[Data provided Boundary: Start]
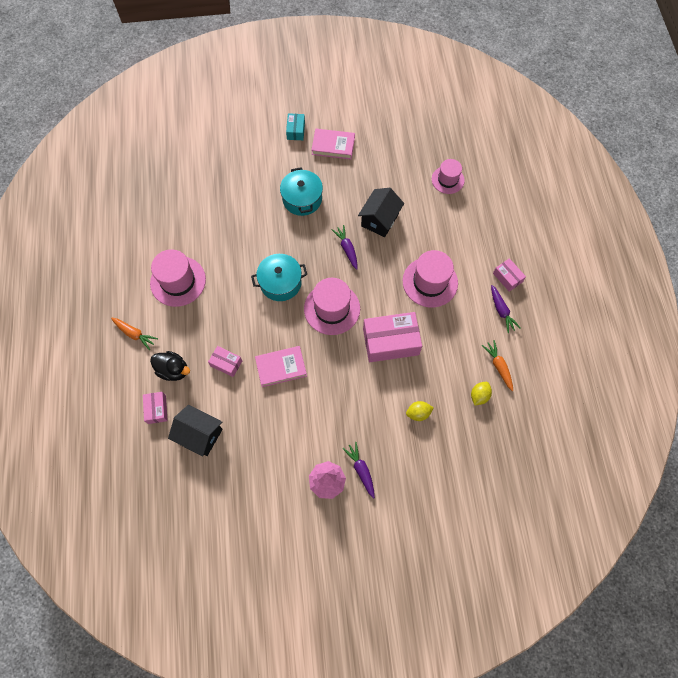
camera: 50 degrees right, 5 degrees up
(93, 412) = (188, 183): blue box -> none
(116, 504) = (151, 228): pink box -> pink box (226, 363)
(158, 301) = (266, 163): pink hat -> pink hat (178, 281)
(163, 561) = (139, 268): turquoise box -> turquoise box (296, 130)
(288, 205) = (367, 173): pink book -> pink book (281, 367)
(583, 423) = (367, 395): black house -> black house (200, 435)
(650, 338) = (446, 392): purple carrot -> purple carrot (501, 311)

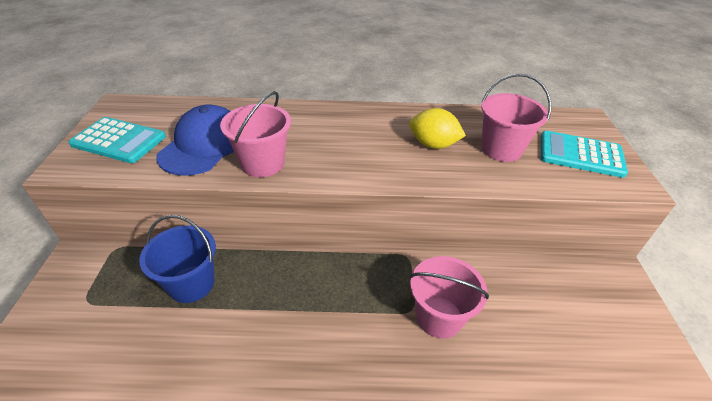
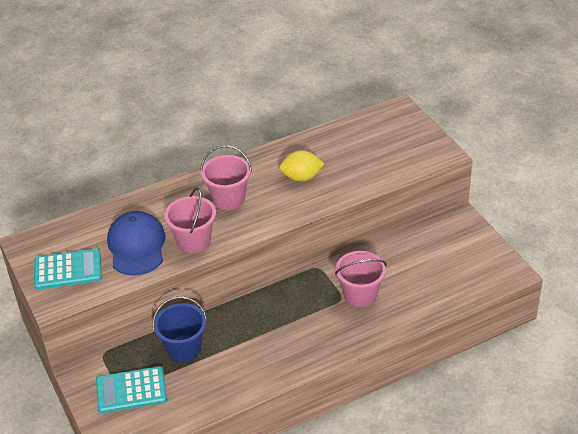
camera: 25 degrees left, 0 degrees up
(501, 149) = (350, 162): pink bucket -> pink bucket (228, 199)
(580, 154) = (404, 144): turquoise calculator -> turquoise calculator (131, 390)

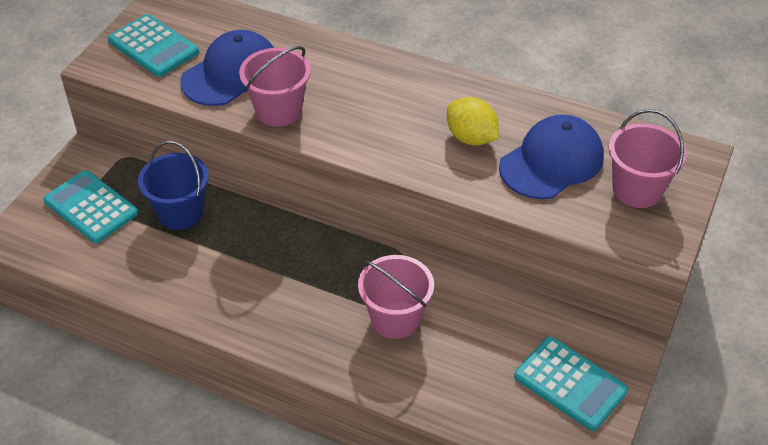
camera: 50 degrees right, 5 degrees up
(228, 199) = (372, 99): pink bucket -> pink bucket (637, 190)
(350, 158) = (552, 162): none -> blue cap
(464, 252) = (570, 384): none -> turquoise calculator

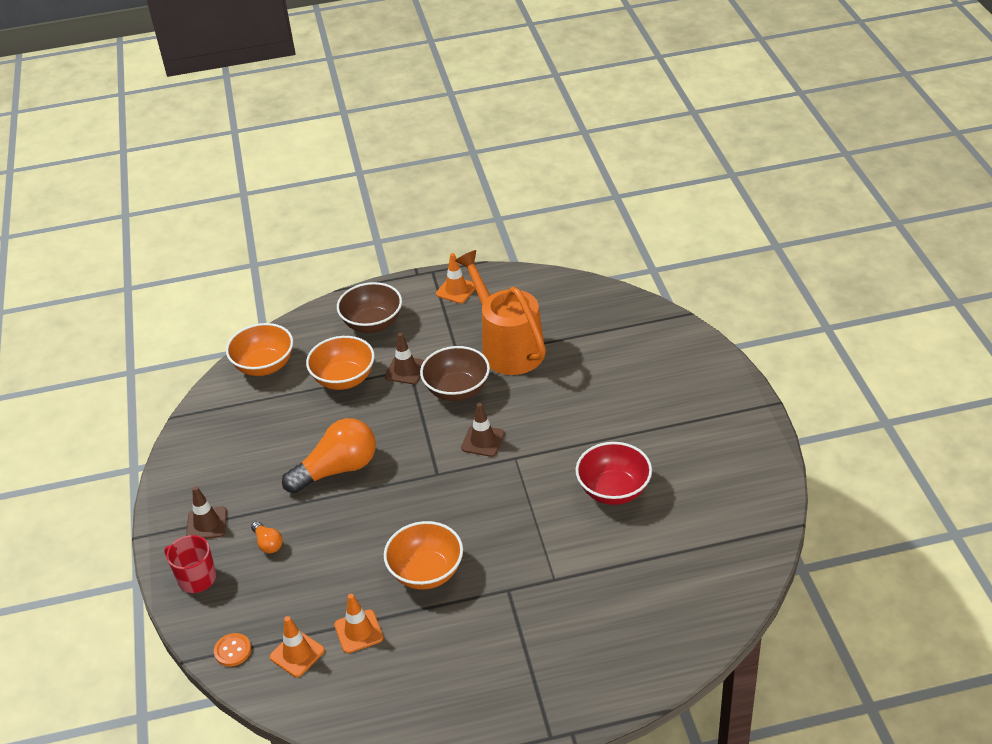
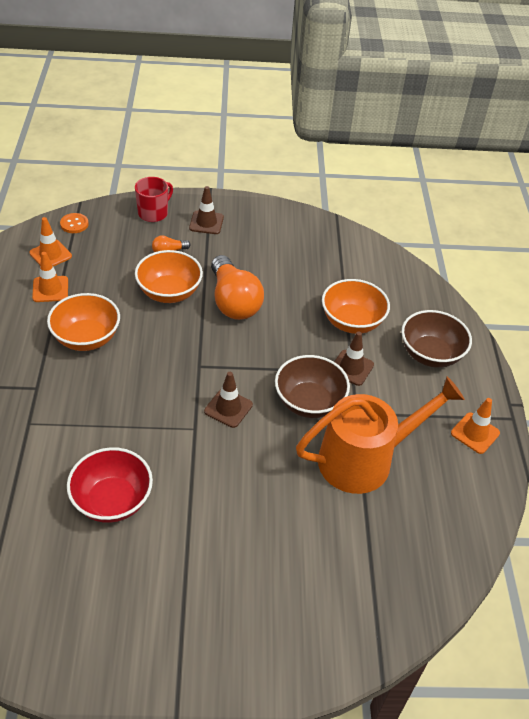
camera: 95 degrees right, 5 degrees up
(264, 366) = (386, 273): orange bowl -> orange bowl (169, 292)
[Data provided Boundary: End]
» **Required action**
A word-for-word repeat of the lines from the line with "camera: 25 degrees left, 0 degrees up" to the last line of the data, both ends included and pictures left out, is all that should appear.

» **Output of the task**
camera: 25 degrees left, 0 degrees up
(501, 149) = (350, 162): pink bucket -> pink bucket (228, 199)
(580, 154) = (404, 144): turquoise calculator -> turquoise calculator (131, 390)

camera: 50 degrees right, 5 degrees up
(228, 199) = (372, 99): pink bucket -> pink bucket (637, 190)
(350, 158) = (552, 162): none -> blue cap
(464, 252) = (570, 384): none -> turquoise calculator

camera: 95 degrees right, 5 degrees up
(264, 366) = (386, 273): orange bowl -> orange bowl (169, 292)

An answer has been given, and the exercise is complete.